- _AIM_: Repeat the full listing below verbatim and keep the images out.

++++ ITEMS ++++

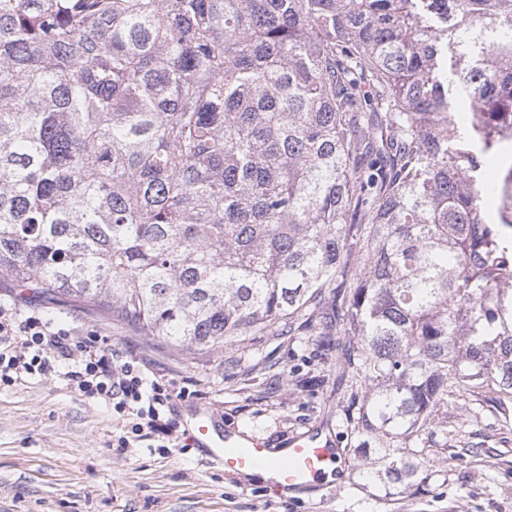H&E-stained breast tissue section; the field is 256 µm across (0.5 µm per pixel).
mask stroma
Here are the masks:
<instances>
[{"instance_id":"1","label":"stroma","mask_w":512,"mask_h":512,"mask_svg":"<svg viewBox=\"0 0 512 512\" xmlns=\"http://www.w3.org/2000/svg\"><path fill=\"white\" fill-rule=\"evenodd\" d=\"M27 308L72 328L107 336L142 360L153 379L190 384L174 415L181 447L123 448L112 402L81 395L59 379L32 377L0 387V512H512V424L502 425L493 393L441 409L445 433L421 436L435 467L426 482L387 494L360 466L362 438L347 427L351 389L336 353H316L306 336L258 339L207 354L179 352L161 339L79 305ZM205 406L225 430L275 447L312 432L346 459L342 480L283 495L259 477L228 474L190 446L183 411Z\"/></svg>"}]
</instances>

++++

- _WORKED SOLUTION_:
H&E-stained breast tissue section; the field is 256 µm across (0.5 µm per pixel).
mask stroma
Here are the masks:
<instances>
[{"instance_id":"1","label":"stroma","mask_w":512,"mask_h":512,"mask_svg":"<svg viewBox=\"0 0 512 512\" xmlns=\"http://www.w3.org/2000/svg\"><path fill=\"white\" fill-rule=\"evenodd\" d=\"M27 308L72 328L107 336L142 360L153 379L190 384L174 415L181 447L123 448L112 402L81 395L59 379L32 377L0 387V512H512V424L502 425L493 393L441 409L445 433L421 436L435 467L426 482L387 494L360 466L362 438L347 427L351 389L336 353H316L306 336L258 339L207 354L179 352L161 339L79 305ZM205 406L225 430L275 447L312 432L346 459L342 480L283 495L259 477L228 474L190 446L183 411Z\"/></svg>"}]
</instances>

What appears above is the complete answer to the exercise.